Your objective:
From the rows below, filter out and copy each line containing the string "image". The match is case-sensitive.

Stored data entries
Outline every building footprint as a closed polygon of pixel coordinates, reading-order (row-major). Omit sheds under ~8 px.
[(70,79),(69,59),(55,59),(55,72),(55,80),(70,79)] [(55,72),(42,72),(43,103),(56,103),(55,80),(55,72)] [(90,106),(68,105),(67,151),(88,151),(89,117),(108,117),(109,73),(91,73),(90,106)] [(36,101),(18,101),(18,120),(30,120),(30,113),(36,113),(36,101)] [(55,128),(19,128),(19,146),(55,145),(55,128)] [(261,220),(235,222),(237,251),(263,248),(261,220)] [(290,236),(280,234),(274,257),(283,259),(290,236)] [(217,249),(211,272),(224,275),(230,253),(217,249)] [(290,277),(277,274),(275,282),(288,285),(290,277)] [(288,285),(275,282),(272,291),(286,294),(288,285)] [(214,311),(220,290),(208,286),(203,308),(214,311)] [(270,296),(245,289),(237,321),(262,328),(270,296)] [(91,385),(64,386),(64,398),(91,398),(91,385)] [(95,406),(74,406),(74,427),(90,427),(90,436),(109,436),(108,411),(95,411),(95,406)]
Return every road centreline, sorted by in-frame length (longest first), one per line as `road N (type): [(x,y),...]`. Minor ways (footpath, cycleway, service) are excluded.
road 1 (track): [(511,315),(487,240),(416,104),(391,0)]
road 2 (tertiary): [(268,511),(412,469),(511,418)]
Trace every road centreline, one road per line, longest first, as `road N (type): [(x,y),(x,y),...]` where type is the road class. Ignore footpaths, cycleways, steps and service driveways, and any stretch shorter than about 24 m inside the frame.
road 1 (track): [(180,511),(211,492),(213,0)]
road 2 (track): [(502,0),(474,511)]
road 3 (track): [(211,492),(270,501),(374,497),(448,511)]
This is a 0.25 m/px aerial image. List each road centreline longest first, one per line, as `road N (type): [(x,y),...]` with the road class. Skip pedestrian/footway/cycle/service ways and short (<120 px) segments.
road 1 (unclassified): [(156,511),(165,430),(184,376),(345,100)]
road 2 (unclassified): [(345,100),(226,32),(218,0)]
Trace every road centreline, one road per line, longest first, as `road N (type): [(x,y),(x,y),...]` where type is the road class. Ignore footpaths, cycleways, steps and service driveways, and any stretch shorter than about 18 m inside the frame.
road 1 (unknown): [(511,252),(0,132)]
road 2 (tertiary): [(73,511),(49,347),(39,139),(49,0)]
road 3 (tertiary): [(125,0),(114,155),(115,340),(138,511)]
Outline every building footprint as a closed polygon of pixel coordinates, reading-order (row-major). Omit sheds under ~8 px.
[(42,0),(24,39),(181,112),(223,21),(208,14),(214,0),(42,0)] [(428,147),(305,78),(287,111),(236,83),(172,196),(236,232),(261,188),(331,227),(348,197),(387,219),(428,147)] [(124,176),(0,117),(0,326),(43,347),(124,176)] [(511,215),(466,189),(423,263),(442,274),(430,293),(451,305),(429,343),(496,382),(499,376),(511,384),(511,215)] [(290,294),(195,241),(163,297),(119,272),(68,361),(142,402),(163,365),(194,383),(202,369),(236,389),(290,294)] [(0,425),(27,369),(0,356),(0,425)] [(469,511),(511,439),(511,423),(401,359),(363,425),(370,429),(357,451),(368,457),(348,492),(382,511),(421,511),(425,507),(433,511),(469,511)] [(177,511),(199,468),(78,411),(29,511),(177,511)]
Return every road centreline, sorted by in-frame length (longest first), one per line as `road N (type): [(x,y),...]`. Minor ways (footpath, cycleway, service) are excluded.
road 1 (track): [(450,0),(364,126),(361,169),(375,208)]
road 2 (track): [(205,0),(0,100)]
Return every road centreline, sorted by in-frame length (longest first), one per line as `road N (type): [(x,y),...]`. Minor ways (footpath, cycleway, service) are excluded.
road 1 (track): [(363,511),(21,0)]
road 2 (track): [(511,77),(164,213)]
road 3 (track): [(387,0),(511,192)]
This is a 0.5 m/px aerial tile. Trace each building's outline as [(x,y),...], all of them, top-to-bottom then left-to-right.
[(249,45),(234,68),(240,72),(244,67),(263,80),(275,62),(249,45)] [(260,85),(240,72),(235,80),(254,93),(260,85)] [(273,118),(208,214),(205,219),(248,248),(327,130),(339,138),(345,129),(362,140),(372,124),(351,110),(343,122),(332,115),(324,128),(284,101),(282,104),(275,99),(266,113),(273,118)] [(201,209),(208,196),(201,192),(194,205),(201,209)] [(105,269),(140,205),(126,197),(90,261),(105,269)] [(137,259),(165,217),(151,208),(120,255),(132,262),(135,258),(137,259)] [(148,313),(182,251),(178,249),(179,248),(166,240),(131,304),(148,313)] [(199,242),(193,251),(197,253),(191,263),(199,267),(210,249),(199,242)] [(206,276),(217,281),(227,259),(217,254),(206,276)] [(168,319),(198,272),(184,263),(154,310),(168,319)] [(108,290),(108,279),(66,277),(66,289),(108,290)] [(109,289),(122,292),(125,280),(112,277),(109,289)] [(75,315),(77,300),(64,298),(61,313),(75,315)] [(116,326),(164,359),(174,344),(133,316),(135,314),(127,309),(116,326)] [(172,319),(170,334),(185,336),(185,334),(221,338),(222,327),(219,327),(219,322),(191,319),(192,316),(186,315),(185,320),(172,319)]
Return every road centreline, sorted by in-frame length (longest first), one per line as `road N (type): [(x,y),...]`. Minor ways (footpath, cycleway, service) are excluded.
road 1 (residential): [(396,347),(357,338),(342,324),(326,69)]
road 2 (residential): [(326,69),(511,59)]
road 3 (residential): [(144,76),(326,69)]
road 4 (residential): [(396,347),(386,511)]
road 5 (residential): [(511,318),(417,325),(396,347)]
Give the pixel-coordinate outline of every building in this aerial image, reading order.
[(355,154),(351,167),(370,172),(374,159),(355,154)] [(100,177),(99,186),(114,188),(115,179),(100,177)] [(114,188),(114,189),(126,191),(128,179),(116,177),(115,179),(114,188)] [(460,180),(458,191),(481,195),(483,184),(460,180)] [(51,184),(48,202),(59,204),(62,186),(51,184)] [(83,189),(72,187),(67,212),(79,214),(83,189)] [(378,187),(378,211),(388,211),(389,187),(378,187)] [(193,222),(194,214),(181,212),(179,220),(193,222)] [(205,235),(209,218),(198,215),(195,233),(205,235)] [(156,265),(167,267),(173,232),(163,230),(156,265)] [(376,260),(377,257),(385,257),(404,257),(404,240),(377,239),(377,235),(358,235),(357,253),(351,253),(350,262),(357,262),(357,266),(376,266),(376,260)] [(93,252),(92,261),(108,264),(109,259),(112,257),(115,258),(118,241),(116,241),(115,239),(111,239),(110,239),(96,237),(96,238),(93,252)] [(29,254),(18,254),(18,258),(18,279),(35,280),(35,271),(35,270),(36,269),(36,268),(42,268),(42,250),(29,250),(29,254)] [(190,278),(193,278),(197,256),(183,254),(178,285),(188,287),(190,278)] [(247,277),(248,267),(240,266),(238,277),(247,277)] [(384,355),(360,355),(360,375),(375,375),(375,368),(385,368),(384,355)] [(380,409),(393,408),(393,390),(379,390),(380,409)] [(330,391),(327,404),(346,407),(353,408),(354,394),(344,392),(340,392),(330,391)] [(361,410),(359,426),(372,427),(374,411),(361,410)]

Right answer:
This is a 0.25 m/px aerial image. List each road centreline longest first, one per line, as `road N (type): [(x,y),...]` with the road class. Skip pedestrian/footway/cycle/service ways and short (<120 px) segments.
Give the pixel-coordinate outline of every building in this aerial image, reading order.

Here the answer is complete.